**Task directions**
Without pictures, return the lines from the one containing "pink semicircle: (487, 661)" through the last line of the data below, exactly.

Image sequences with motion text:
Start of Block

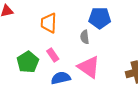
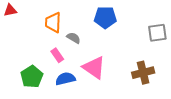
gray semicircle: (85, 37) -> (74, 38), moved, turned 128
green pentagon: (28, 62) -> (32, 77), moved

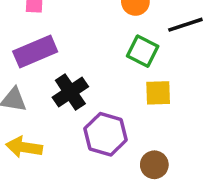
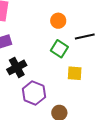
yellow square: (158, 93) -> (75, 73), moved

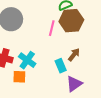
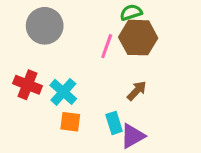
cyan rectangle: (61, 66) -> (114, 123), moved
orange square: (19, 77) -> (70, 122), moved

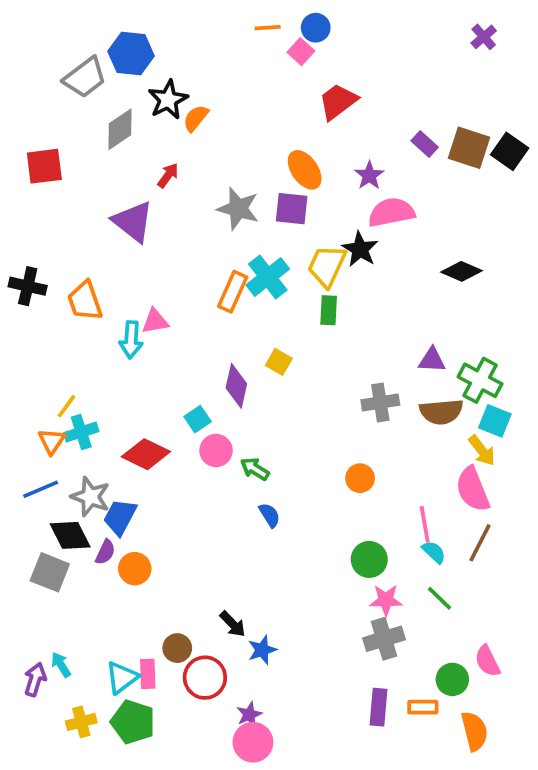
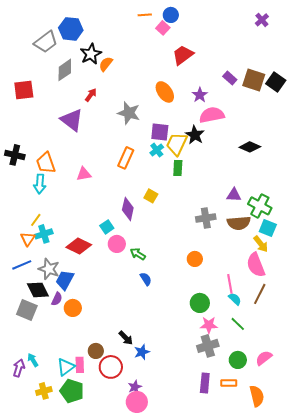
purple square: (292, 209) -> (160, 132), moved
cyan cross: (268, 277) -> (157, 150), moved, size x0.6
cyan arrow: (131, 340) -> (40, 184), moved
pink semicircle: (487, 661) -> (264, 358), turned 78
green circle: (452, 679) -> (238, 360), moved

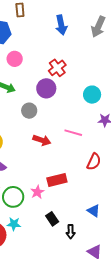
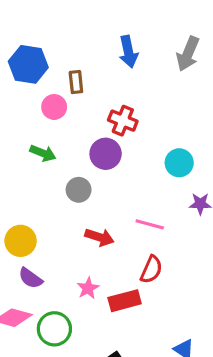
brown rectangle: (20, 10) -> (76, 82), moved
red cross: (57, 68) -> (123, 121), turned -30
red semicircle: (94, 162) -> (151, 270), moved
pink star: (37, 192) -> (88, 288), moved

End of Block

**Reply**
pink semicircle: (487, 661) -> (264, 358), turned 78
green circle: (452, 679) -> (238, 360), moved

brown rectangle: (20, 10) -> (76, 82), moved
red cross: (57, 68) -> (123, 121), turned -30
red semicircle: (94, 162) -> (151, 270), moved
pink star: (37, 192) -> (88, 288), moved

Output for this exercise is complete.